WORK INSTRUCTION: Once the line with "none -> grey plate E3:G3 level 1" is found, repeat exactly that line and every one after it until the data below ends, including the last line.

THE DATA:
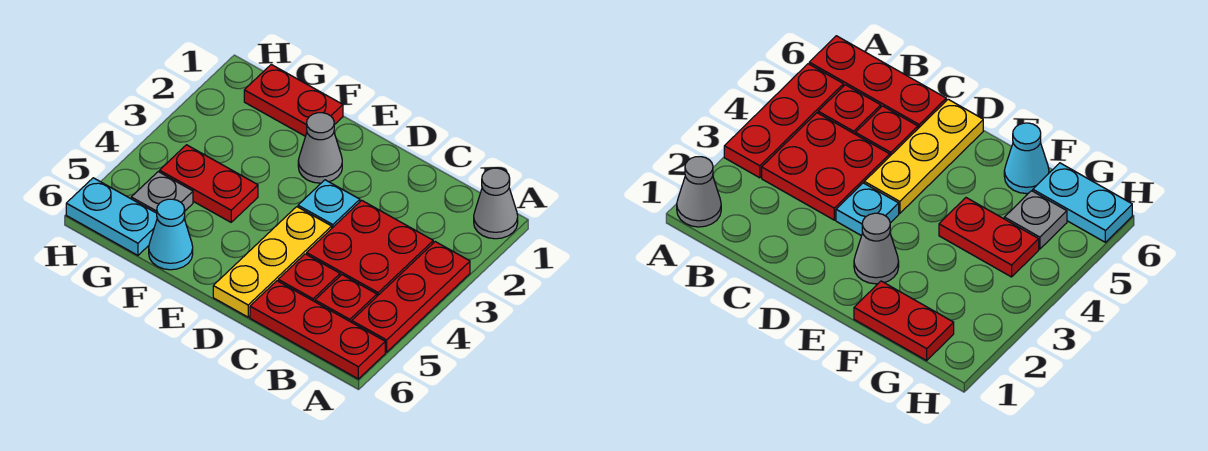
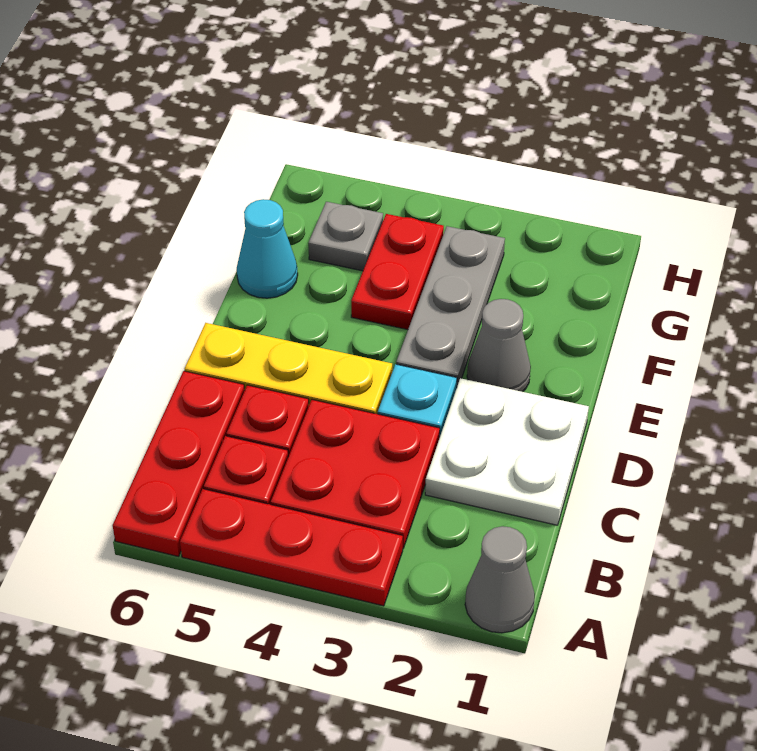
none -> white plate C1:D2 level 1
none -> grey plate E3:G3 level 1
red plate F1:G1 level 1 -> none
cyan plate G6:H6 level 1 -> none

RESULT OF THIS EXERCISE:
none -> grey plate E3:G3 level 1
red plate F1:G1 level 1 -> none
cyan plate G6:H6 level 1 -> none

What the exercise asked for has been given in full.